Start of Record extracts
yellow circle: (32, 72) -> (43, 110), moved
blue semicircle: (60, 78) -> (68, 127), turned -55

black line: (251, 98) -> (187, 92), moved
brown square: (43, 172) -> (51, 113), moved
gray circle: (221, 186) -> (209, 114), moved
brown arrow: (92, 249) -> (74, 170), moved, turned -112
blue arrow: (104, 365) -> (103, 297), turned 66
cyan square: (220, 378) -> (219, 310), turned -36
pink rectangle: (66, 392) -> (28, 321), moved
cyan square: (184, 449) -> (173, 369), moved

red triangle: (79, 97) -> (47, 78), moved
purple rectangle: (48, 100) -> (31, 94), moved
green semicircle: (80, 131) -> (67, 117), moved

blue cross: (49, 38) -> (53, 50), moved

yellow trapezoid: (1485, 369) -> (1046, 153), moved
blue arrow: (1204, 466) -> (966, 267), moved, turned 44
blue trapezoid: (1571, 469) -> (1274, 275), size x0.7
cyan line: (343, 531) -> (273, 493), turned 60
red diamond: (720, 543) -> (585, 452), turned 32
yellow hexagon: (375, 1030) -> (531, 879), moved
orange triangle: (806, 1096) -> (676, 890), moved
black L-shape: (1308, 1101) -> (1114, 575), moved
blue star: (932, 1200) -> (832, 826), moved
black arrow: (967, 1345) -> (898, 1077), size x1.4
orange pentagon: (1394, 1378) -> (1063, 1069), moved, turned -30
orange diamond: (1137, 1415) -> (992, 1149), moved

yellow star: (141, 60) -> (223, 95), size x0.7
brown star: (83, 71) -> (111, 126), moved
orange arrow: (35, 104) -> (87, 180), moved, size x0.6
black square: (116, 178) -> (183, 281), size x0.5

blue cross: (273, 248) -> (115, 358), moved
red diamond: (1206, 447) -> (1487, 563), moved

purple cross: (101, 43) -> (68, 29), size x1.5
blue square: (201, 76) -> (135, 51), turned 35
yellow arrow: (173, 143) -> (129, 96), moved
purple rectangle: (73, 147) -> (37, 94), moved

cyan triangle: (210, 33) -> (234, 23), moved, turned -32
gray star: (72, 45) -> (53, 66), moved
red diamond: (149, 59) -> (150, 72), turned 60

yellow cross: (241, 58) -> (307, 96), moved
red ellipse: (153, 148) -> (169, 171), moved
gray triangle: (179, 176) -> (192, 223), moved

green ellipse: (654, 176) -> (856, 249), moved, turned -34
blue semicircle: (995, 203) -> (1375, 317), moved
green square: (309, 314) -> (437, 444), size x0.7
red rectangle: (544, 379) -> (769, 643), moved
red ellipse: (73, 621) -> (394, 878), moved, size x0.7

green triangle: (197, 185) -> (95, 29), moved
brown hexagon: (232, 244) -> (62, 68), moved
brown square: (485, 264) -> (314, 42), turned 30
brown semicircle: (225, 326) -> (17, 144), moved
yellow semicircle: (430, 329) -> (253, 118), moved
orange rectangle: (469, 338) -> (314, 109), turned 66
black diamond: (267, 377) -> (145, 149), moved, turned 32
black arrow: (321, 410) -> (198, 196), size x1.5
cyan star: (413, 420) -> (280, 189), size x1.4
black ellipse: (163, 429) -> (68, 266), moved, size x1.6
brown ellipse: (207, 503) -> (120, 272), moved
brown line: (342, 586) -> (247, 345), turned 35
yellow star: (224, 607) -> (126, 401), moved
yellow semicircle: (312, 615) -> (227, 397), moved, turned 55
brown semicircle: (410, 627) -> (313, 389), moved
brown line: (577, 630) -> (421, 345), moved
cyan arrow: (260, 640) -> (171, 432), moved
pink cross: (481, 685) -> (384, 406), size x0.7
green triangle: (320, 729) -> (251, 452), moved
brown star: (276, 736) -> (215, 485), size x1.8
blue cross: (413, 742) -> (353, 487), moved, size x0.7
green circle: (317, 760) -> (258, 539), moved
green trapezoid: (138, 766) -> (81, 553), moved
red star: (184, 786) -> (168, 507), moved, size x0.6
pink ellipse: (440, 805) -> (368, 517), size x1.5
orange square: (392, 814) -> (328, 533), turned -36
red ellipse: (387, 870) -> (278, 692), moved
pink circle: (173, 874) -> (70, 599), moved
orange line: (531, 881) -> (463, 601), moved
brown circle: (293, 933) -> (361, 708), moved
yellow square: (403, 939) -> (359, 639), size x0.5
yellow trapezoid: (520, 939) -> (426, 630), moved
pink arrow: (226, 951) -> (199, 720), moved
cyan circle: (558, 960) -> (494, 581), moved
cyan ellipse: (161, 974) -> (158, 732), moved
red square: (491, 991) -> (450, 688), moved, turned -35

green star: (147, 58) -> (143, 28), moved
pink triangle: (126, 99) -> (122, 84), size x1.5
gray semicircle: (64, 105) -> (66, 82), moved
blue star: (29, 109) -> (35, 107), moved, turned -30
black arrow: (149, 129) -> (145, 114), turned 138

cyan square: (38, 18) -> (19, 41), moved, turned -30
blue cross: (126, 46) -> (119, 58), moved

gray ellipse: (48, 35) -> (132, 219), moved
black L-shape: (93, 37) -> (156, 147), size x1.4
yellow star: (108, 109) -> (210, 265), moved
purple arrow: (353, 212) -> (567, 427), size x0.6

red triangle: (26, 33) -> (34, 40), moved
End of Record extracts
# Task objective
If a line of the records above includes the word "purple", count it; state the final number with no other words.

# Response to the task
4